(Word and element locating data)
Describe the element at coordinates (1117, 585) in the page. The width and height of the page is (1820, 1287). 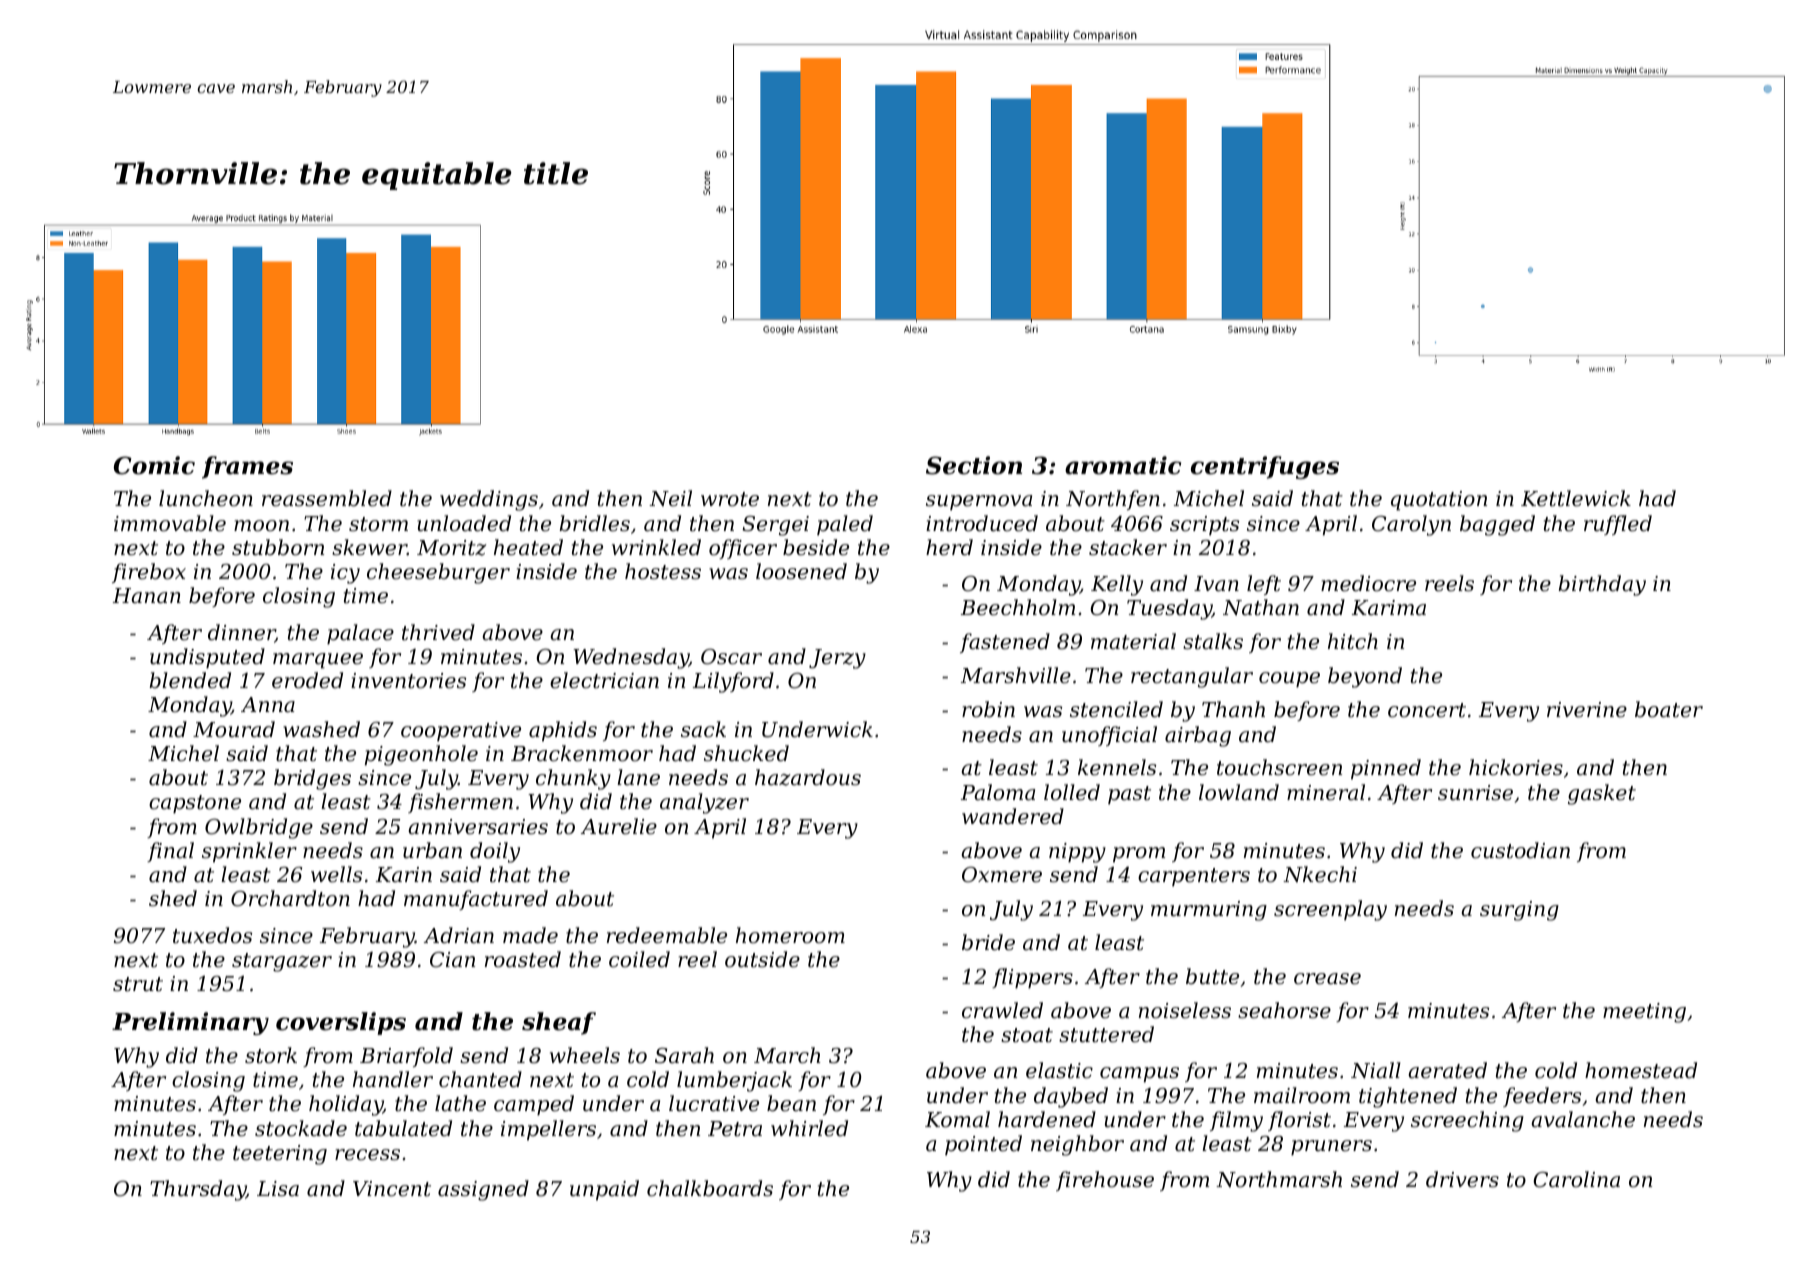
I see `Kelly` at that location.
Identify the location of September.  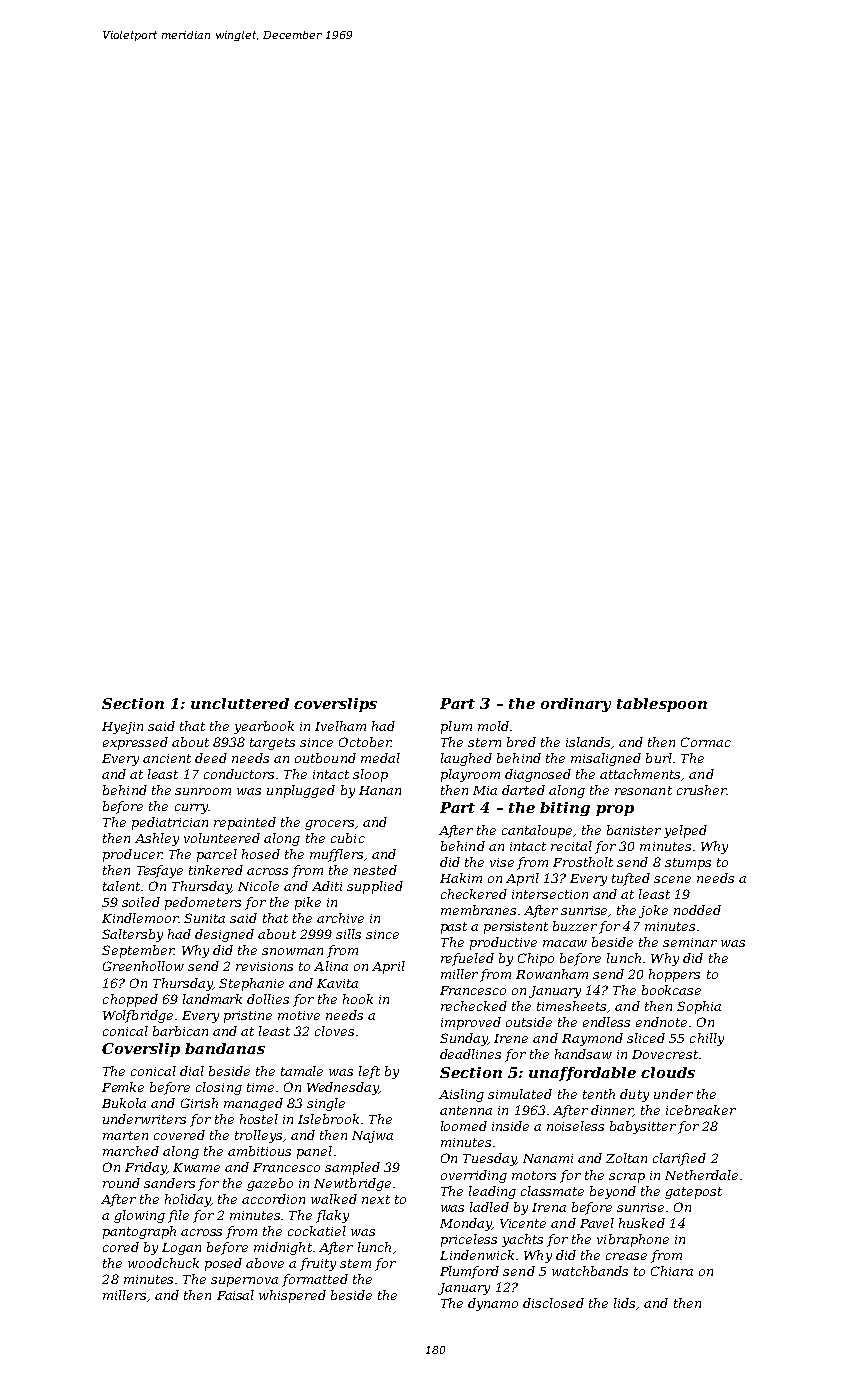
(138, 951).
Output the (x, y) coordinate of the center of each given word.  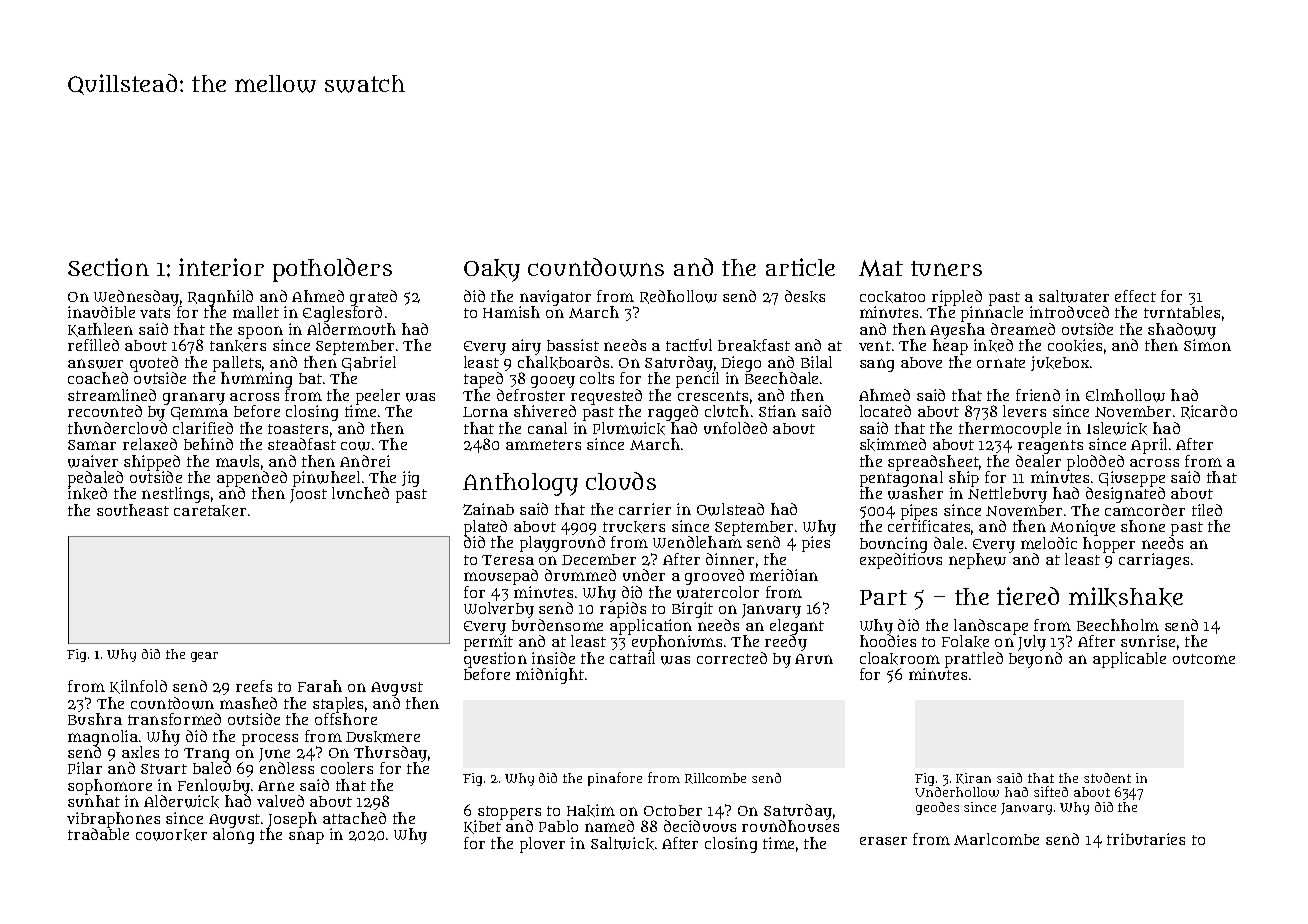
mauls (237, 461)
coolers (347, 768)
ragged (673, 413)
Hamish (511, 312)
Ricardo (1209, 412)
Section (108, 267)
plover (542, 845)
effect (1135, 296)
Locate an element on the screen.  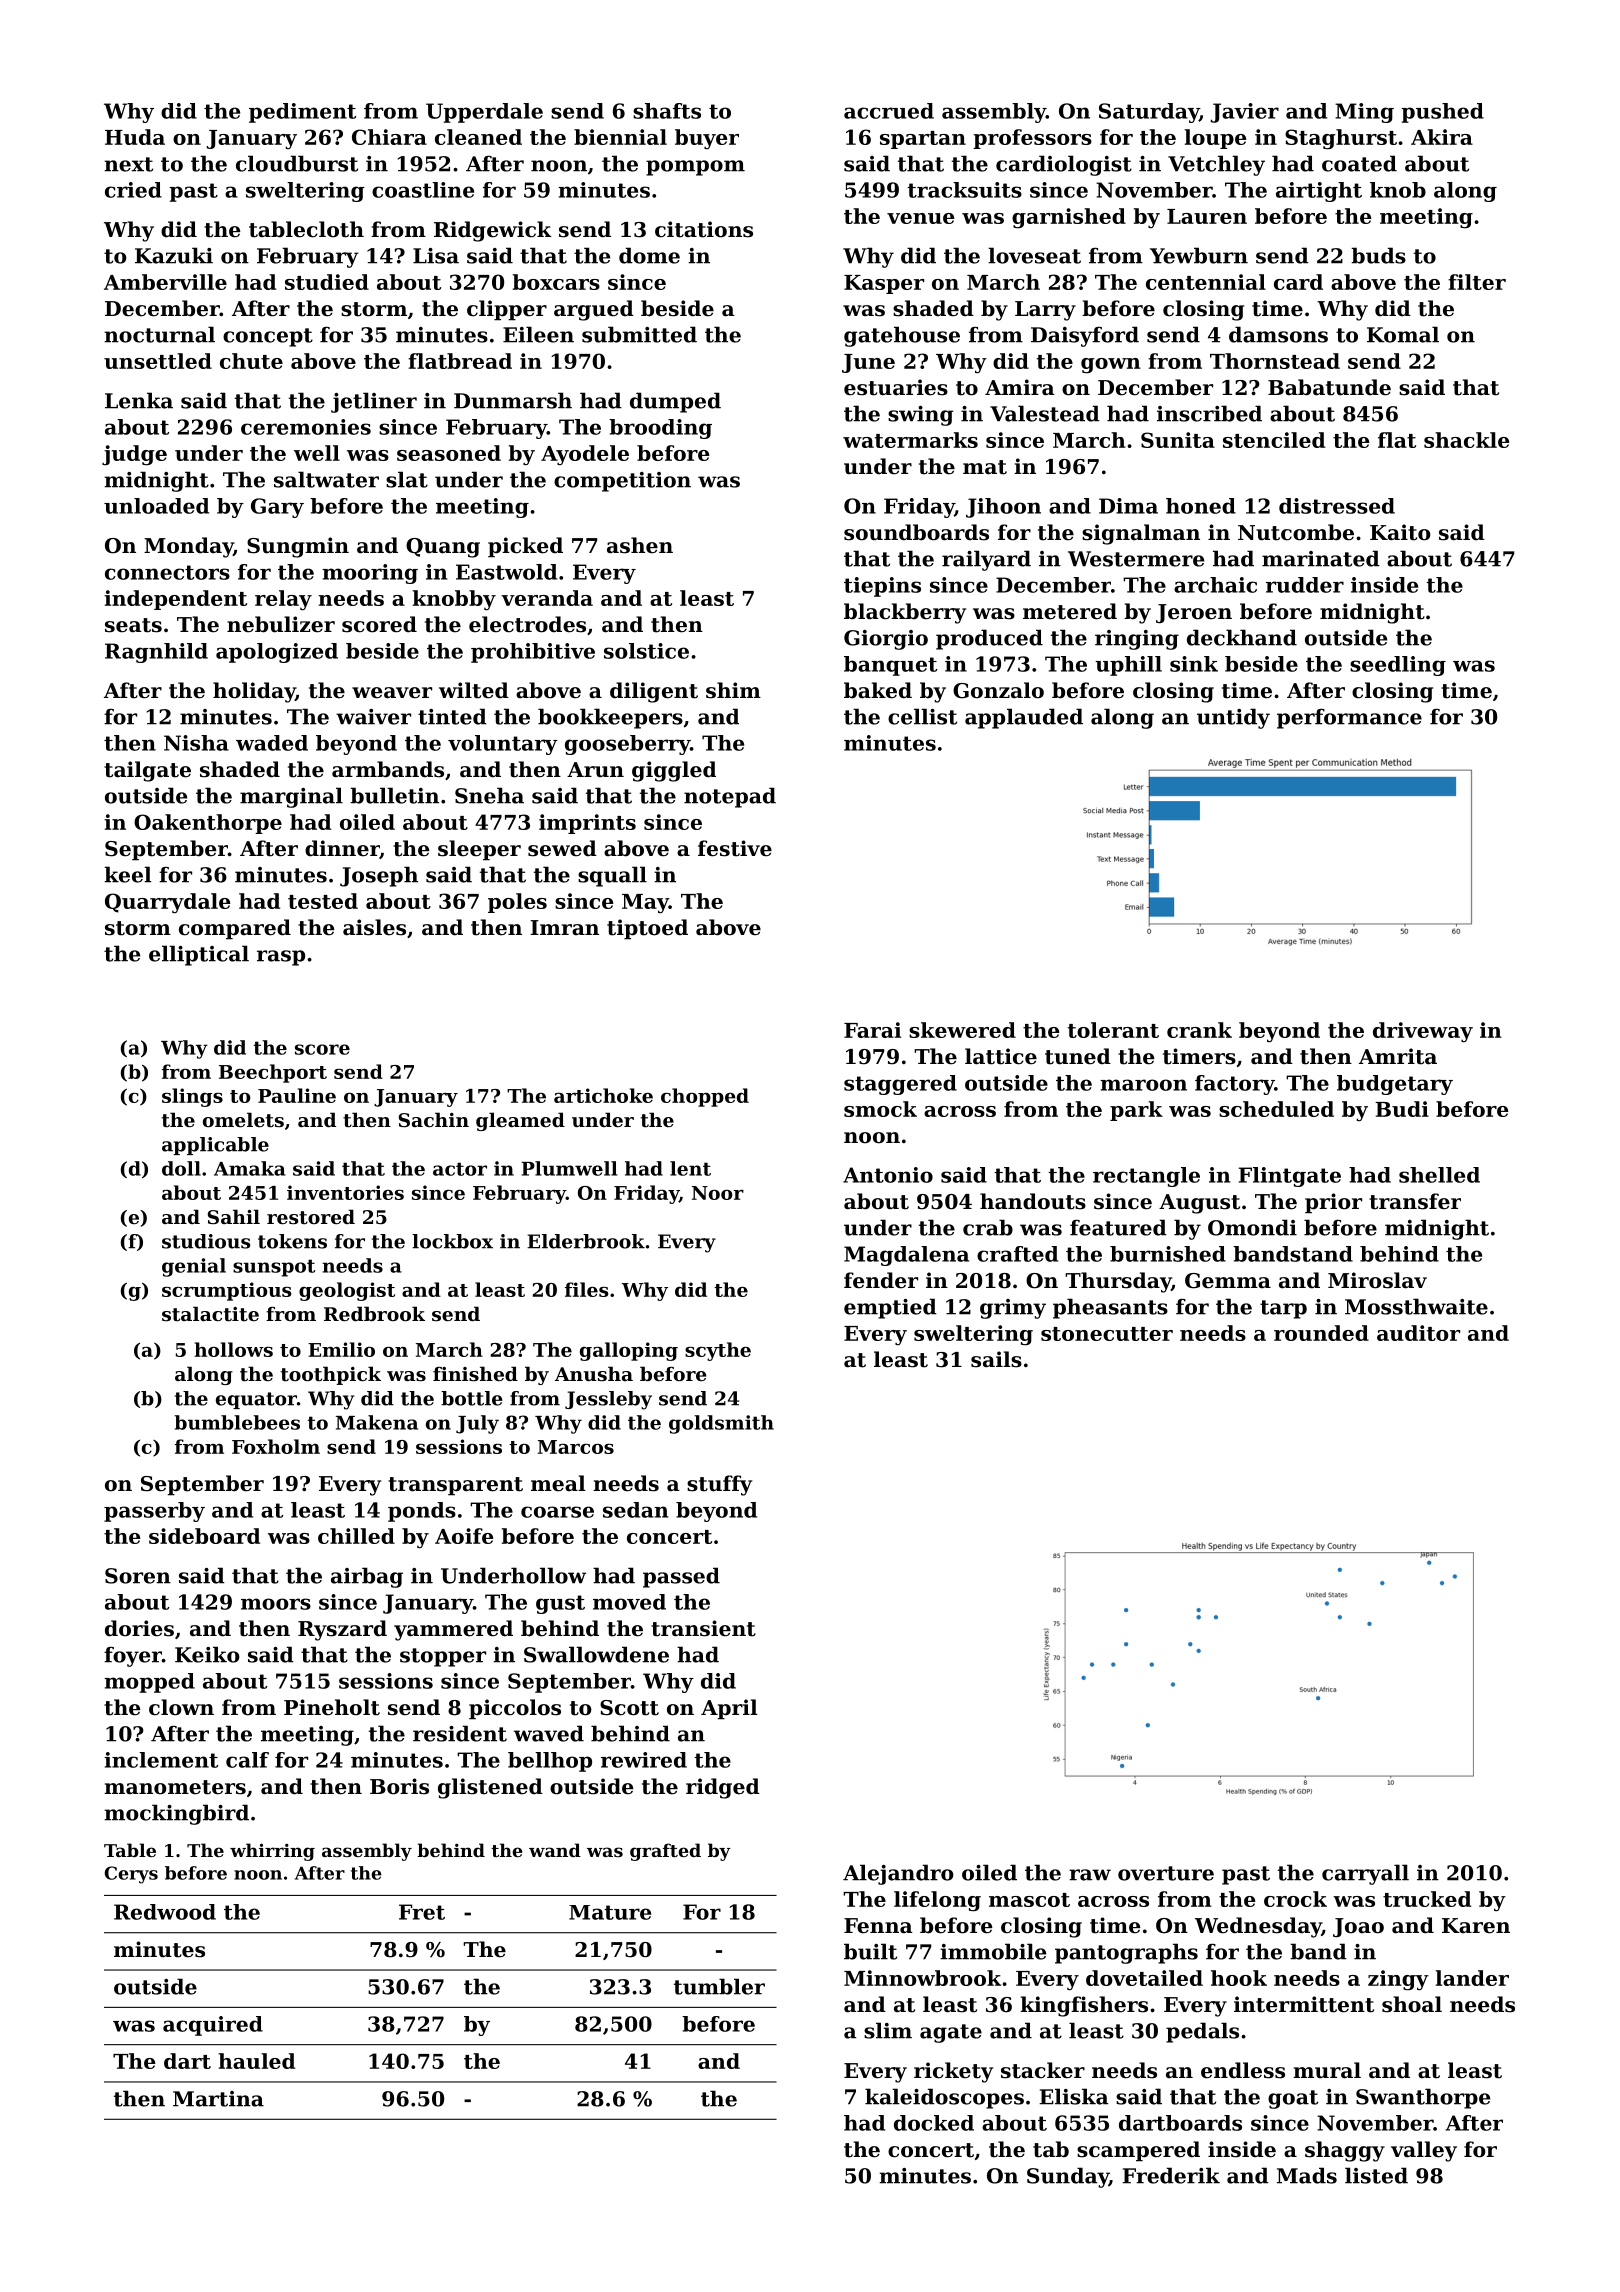
pediment is located at coordinates (302, 113).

> YOUR INSTRUCTIONS:
Quote the records word for word, starting at the line containing "Hamish (511, 312)" and ending at the last line of the records. Leave the pictures out of your answer.

> RESULT OF THE TASK:
Hamish (511, 312)
Ricardo (1209, 412)
Section (108, 267)
plover (542, 845)
effect (1135, 296)
Locate an element on the screen.  
pediment is located at coordinates (302, 113).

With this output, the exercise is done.